START SUPPLIED RECORDS

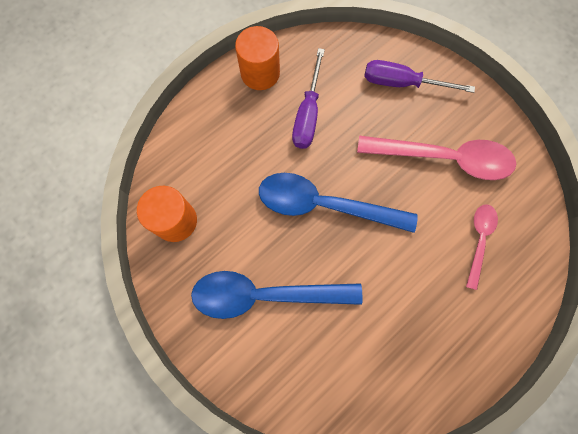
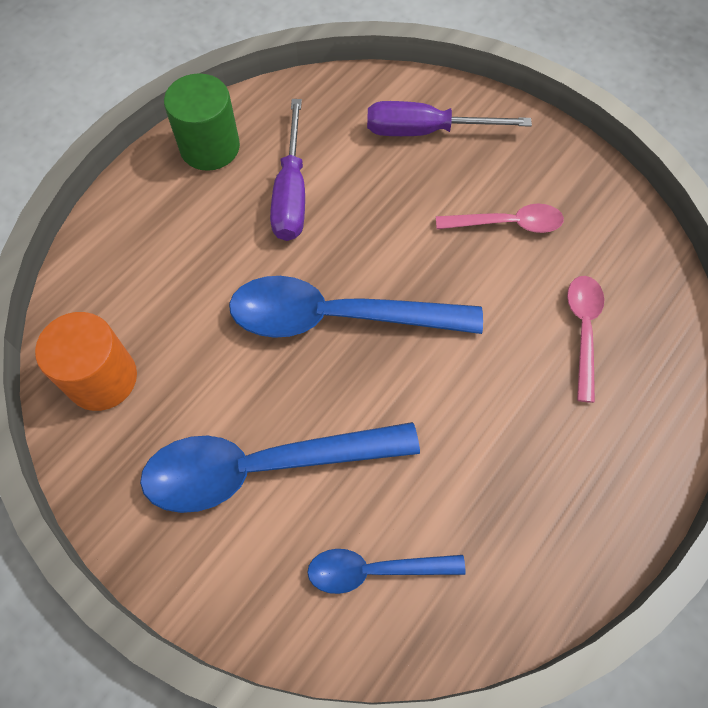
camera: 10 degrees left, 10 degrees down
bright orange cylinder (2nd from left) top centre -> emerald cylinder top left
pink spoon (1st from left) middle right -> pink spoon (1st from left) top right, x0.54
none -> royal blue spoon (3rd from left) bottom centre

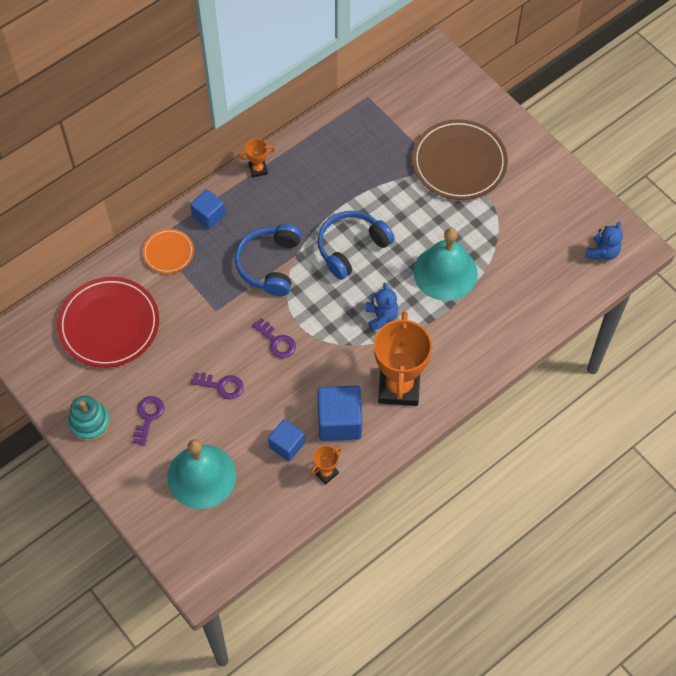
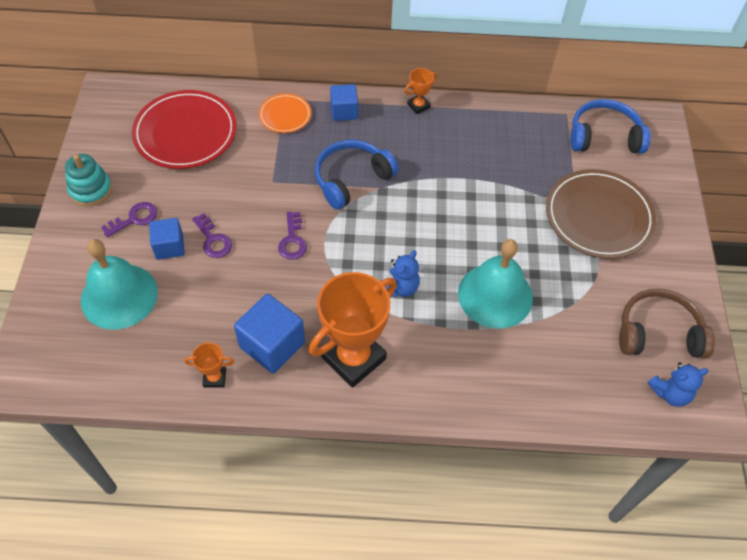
camera: 40 degrees right, 5 degrees down
bright orange prize cup (1st from left in the first image) top centre -> bright orange prize cup (3rd from left) top centre, 60 degrees counterclockwise
royal blue block (2nd from left in the first image) centre -> royal blue block (1st from left) middle left, moved
royal blue headset (2nd from left) centre -> royal blue headset (2nd from left) top right, moved
none -> dark brown headset middle right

END SUPPLIED RECORDS

Please show the lines in the entries above that hold the string "from".

◆ **OUTPUT OF THE TASK**:
bright orange cylinder (2nd from left) top centre -> emerald cylinder top left
pink spoon (1st from left) middle right -> pink spoon (1st from left) top right, x0.54
none -> royal blue spoon (3rd from left) bottom centre
bright orange prize cup (1st from left in the first image) top centre -> bright orange prize cup (3rd from left) top centre, 60 degrees counterclockwise
royal blue block (2nd from left in the first image) centre -> royal blue block (1st from left) middle left, moved
royal blue headset (2nd from left) centre -> royal blue headset (2nd from left) top right, moved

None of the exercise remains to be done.